### [What to work on]
Of all the lines below, return only those starting with the line holding "cyan rectangle: (780, 55)" and going on through the line holding "brown trapezoid: (713, 657)", exactly as written.

━━ The data

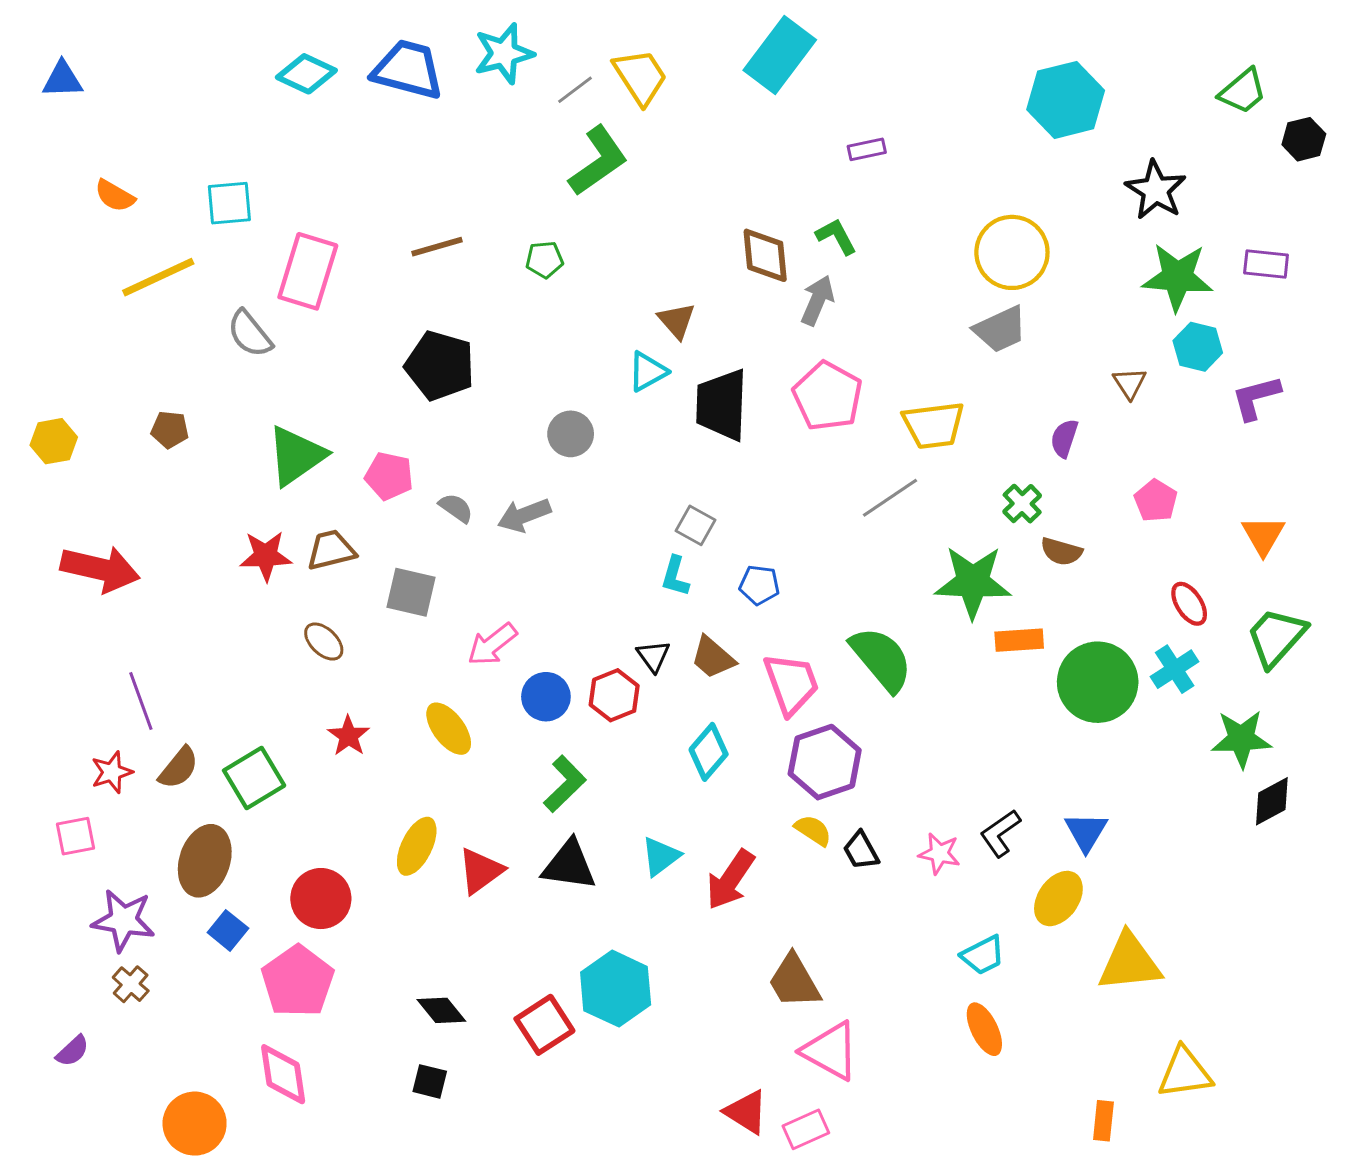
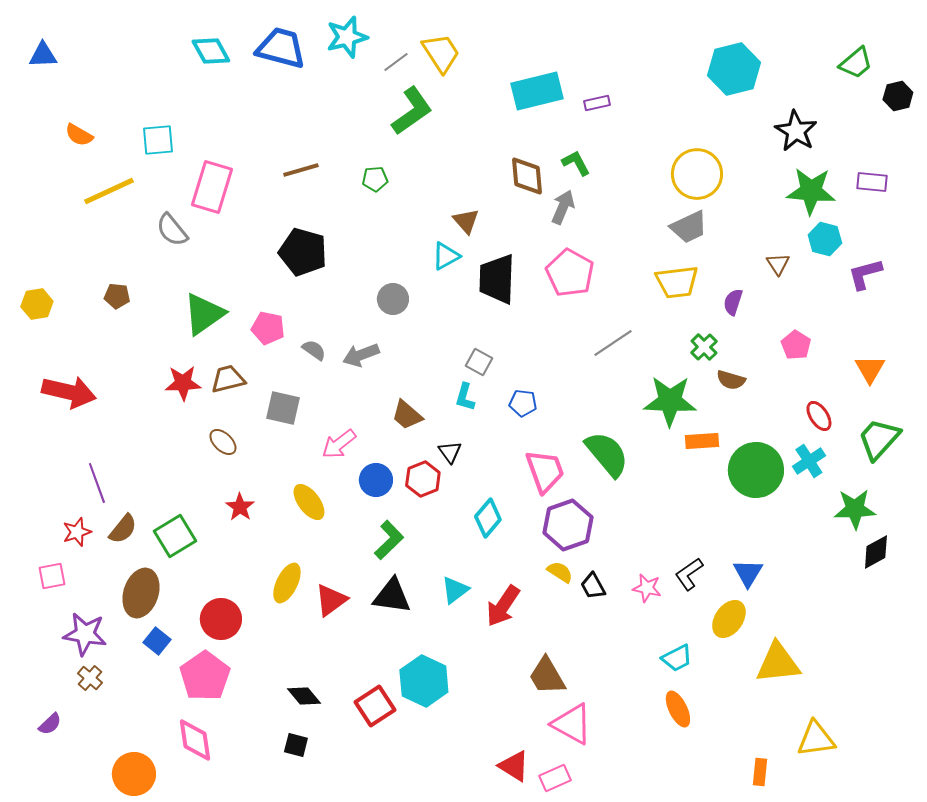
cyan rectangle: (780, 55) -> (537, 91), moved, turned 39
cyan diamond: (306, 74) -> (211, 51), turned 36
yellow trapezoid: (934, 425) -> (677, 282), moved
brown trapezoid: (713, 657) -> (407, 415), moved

━━━━
━━ The data

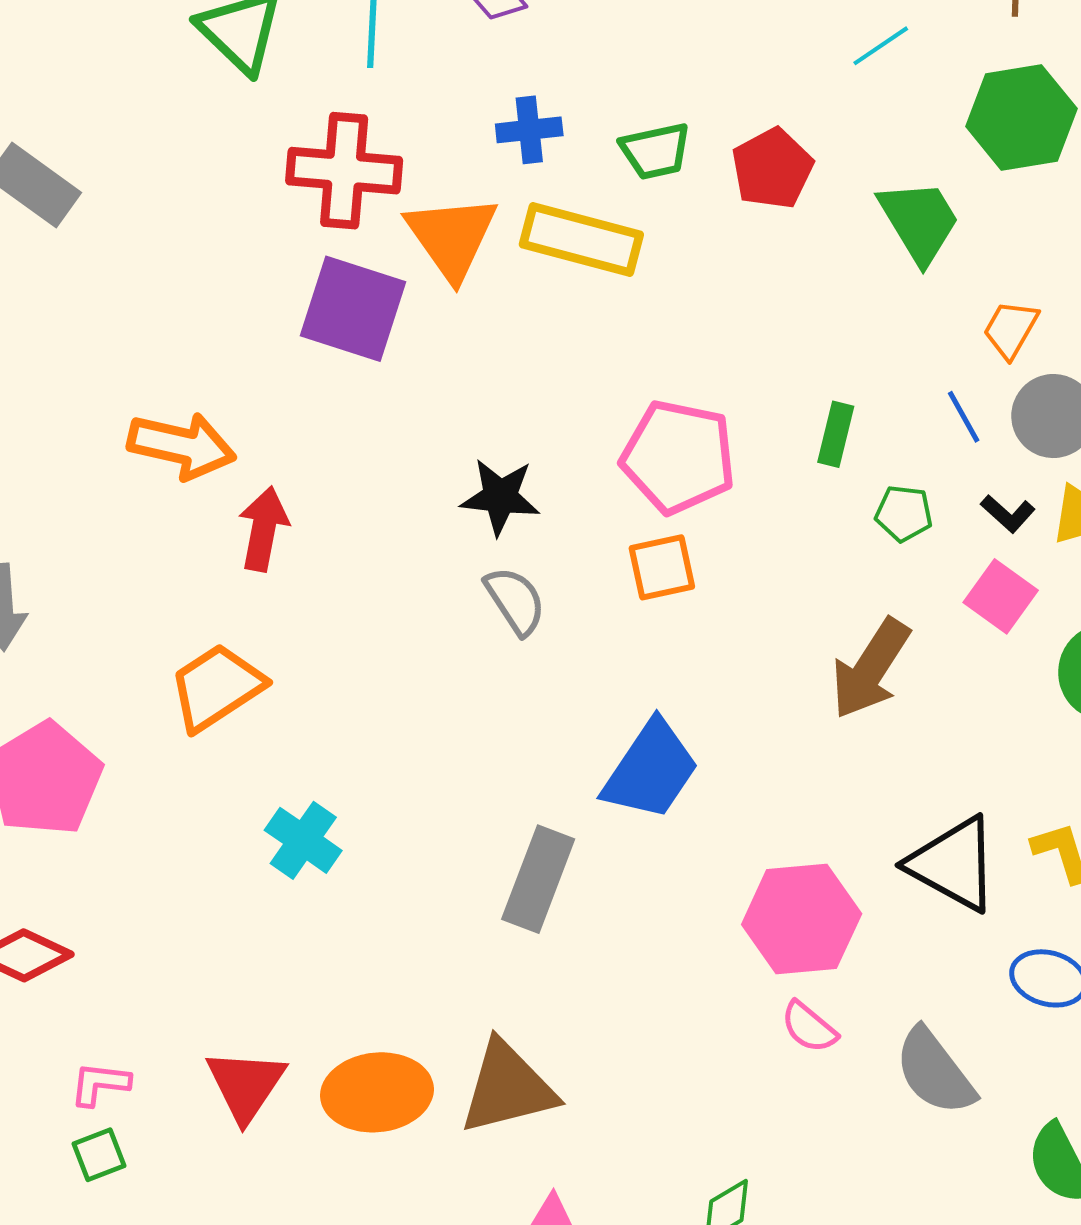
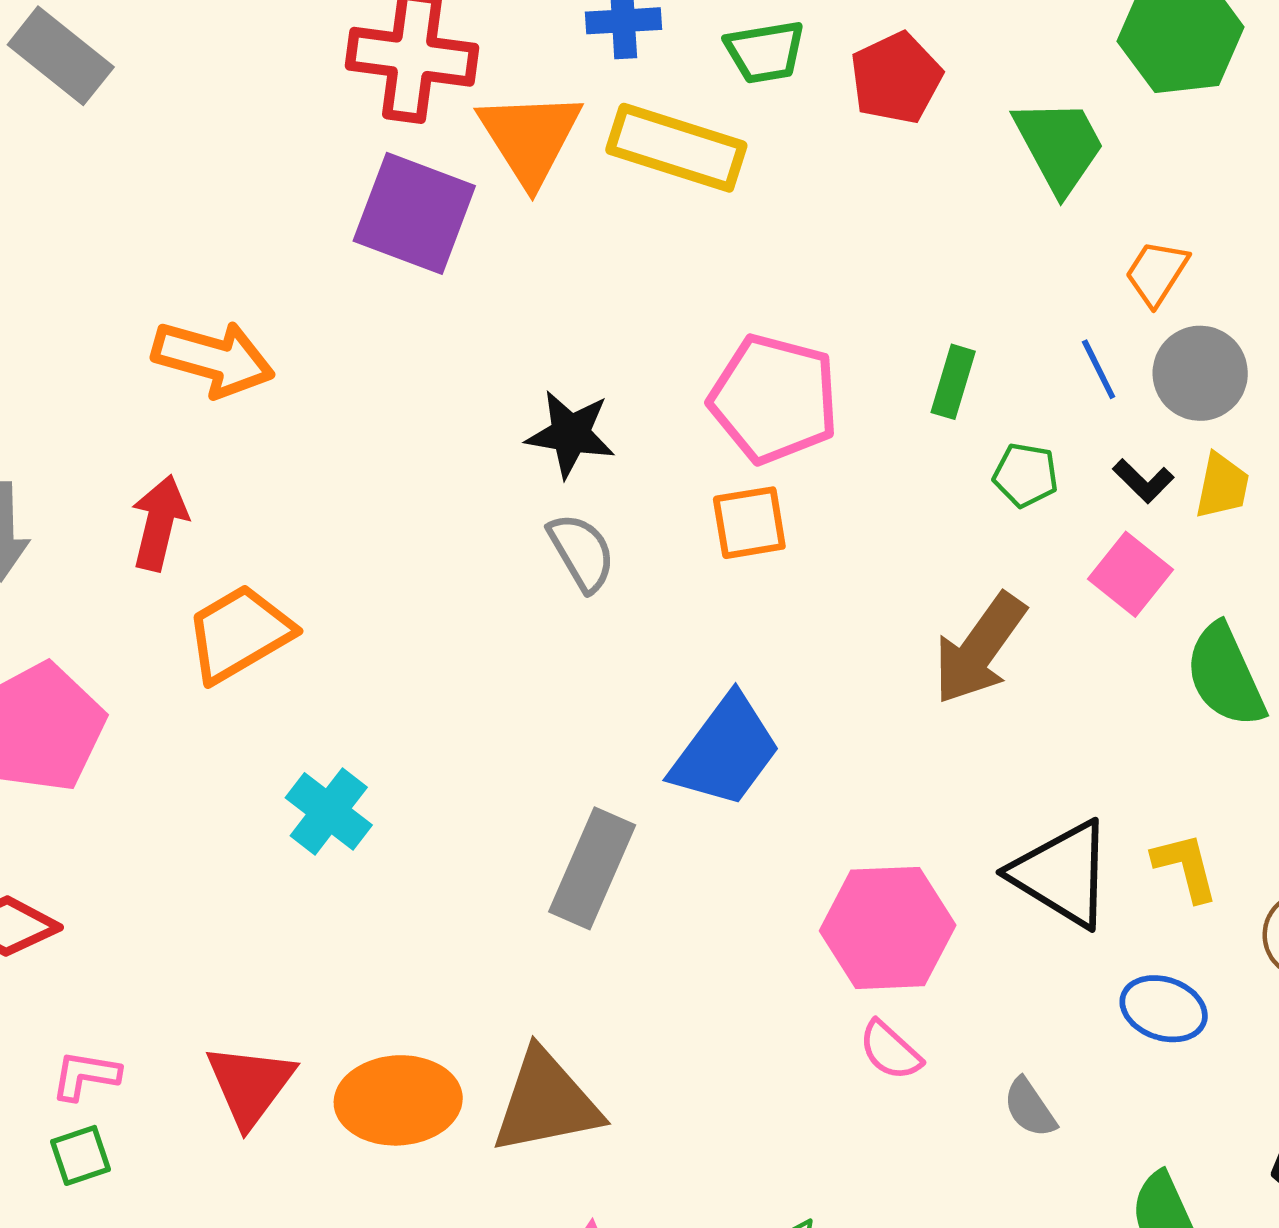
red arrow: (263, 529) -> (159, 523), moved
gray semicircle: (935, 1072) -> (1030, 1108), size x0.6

━━━━

### [Result]
cyan rectangle: (780, 55) -> (537, 91), moved, turned 39
cyan diamond: (306, 74) -> (211, 51), turned 36
yellow trapezoid: (934, 425) -> (677, 282), moved
brown trapezoid: (713, 657) -> (407, 415), moved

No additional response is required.